**GIVEN INFORMATION**
———

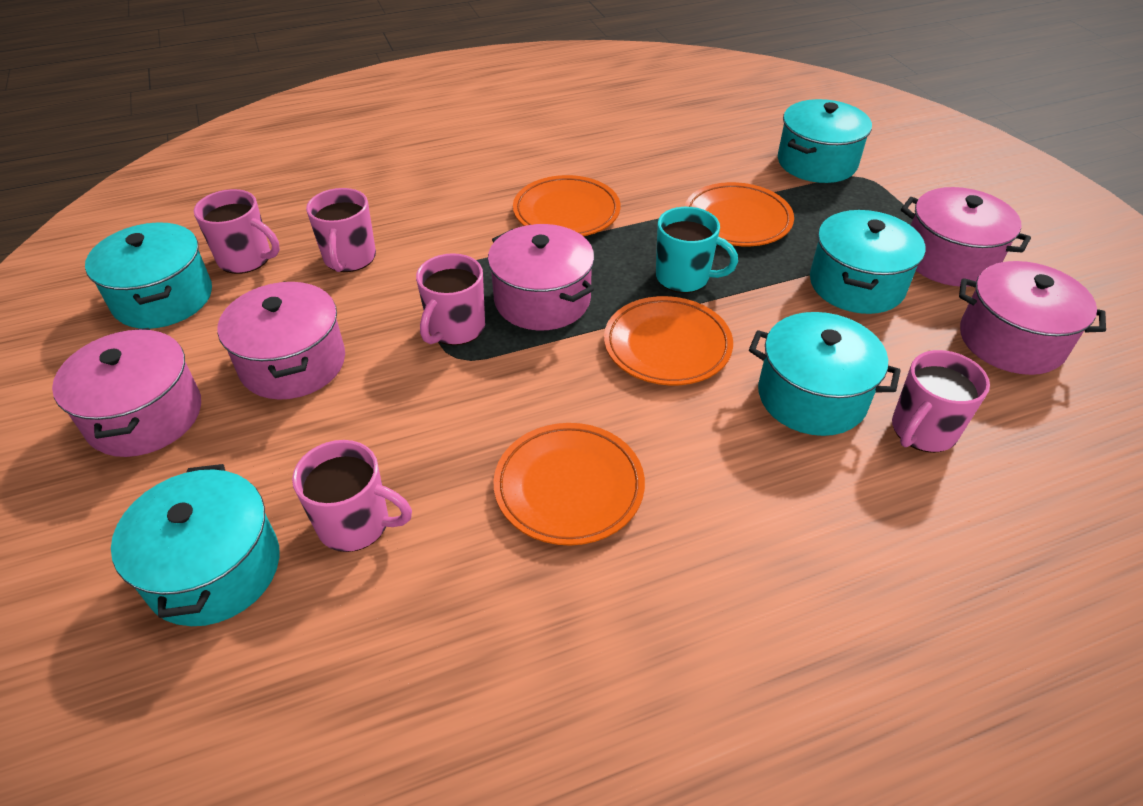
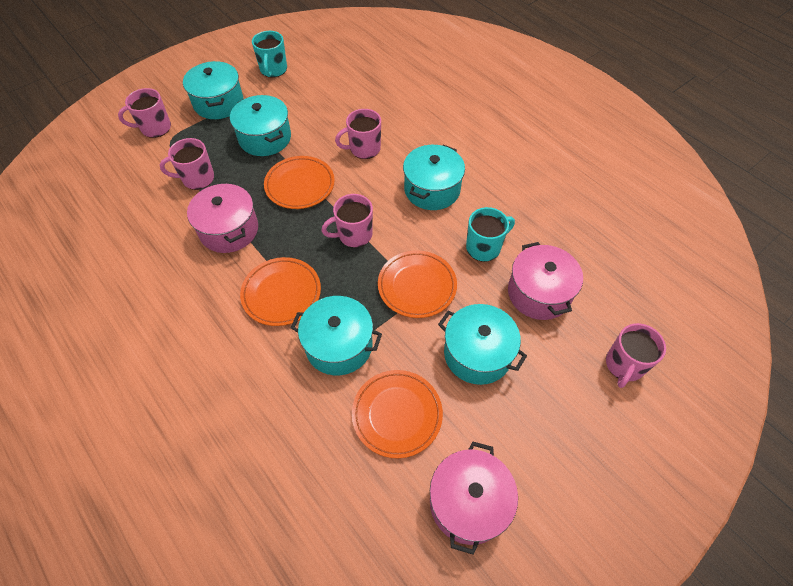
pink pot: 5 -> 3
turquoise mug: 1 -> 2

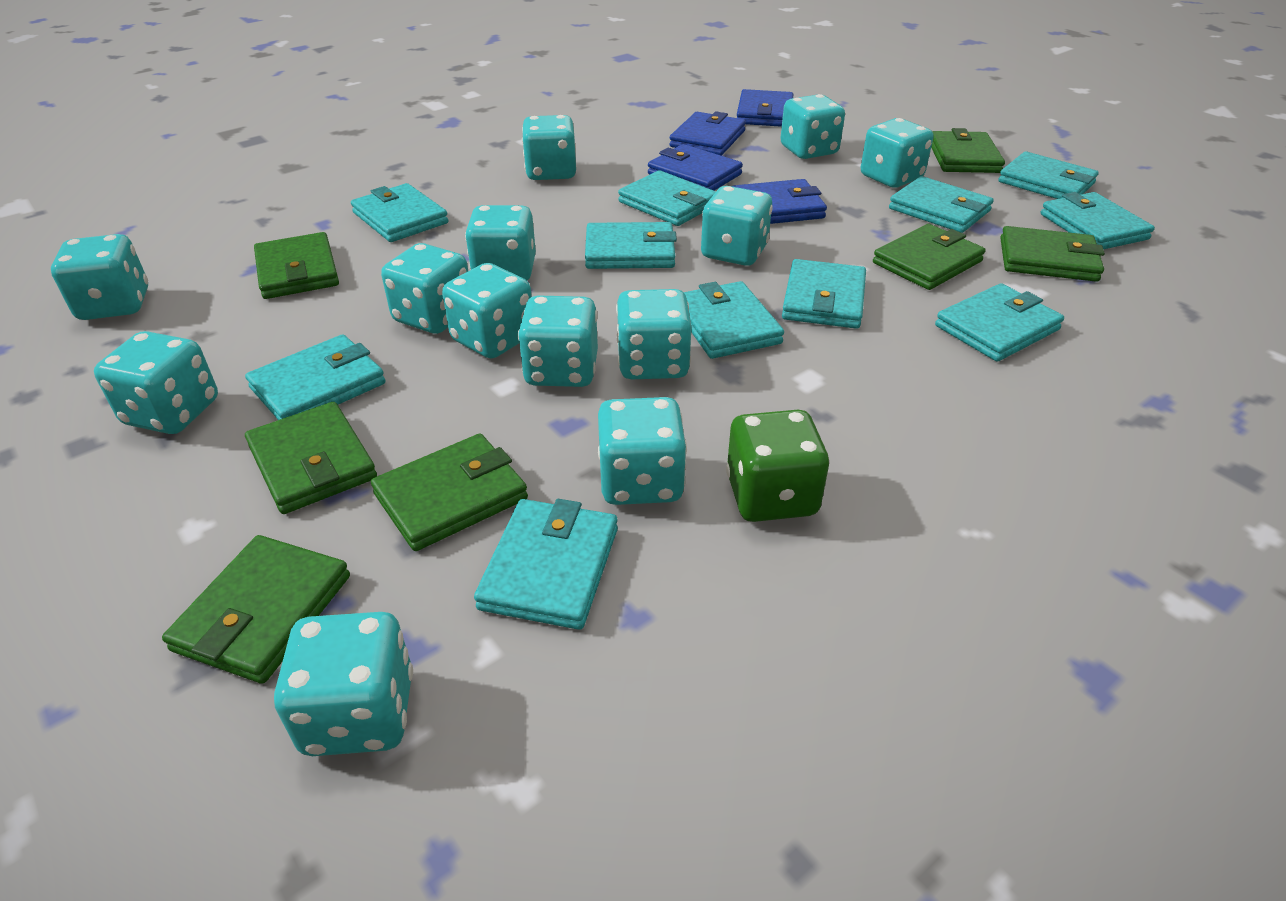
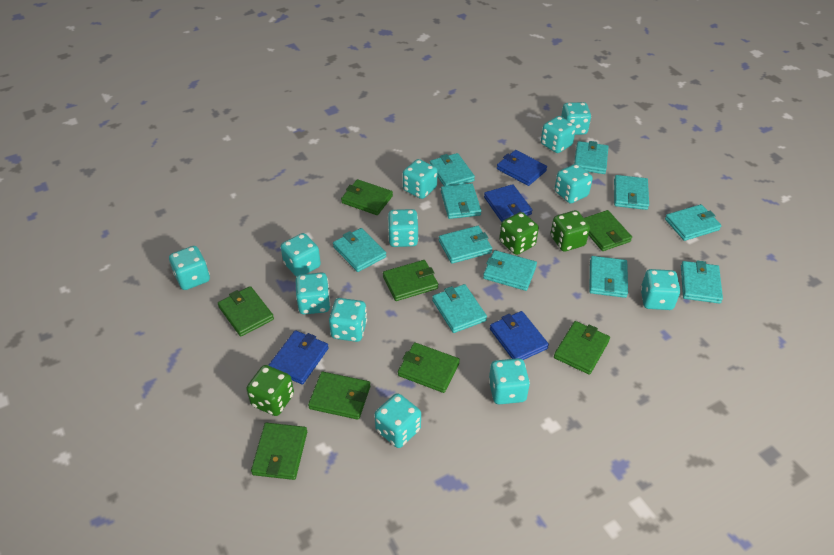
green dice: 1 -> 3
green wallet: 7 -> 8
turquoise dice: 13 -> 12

———

**THE PROBLEM**
Every line of the listing that holds "turquoise" should be found and copied.

**ANSWER TO THIS TASK**
turquoise mug: 1 -> 2
turquoise dice: 13 -> 12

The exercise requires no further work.